Segment Start: Dataset extract
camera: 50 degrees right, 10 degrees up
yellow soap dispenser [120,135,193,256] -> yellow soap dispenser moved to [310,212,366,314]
Segment End: Dataset extract
Segment Start: Dataset extract
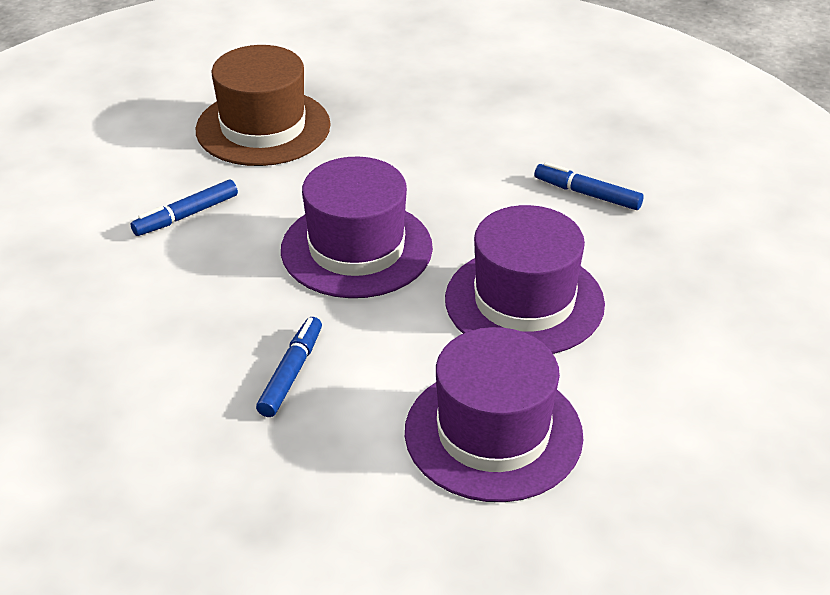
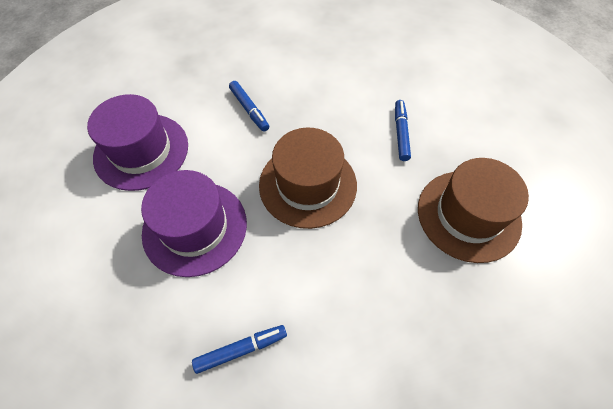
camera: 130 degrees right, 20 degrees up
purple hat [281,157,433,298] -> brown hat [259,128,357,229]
Segment End: Dataset extract
Segment Start: Dataset extract
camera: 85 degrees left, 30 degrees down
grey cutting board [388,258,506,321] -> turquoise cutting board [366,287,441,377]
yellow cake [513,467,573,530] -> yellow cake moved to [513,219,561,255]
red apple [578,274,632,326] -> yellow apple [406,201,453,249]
Segment End: Dataset extract
Could you reproduce, exactly, every line above from the line with "camera: 85 degrees left, 30 degrees down" to the line with "red apple [578,274,632,326]", and no other line? Both ends count.

Answer space:
camera: 85 degrees left, 30 degrees down
grey cutting board [388,258,506,321] -> turquoise cutting board [366,287,441,377]
yellow cake [513,467,573,530] -> yellow cake moved to [513,219,561,255]
red apple [578,274,632,326] -> yellow apple [406,201,453,249]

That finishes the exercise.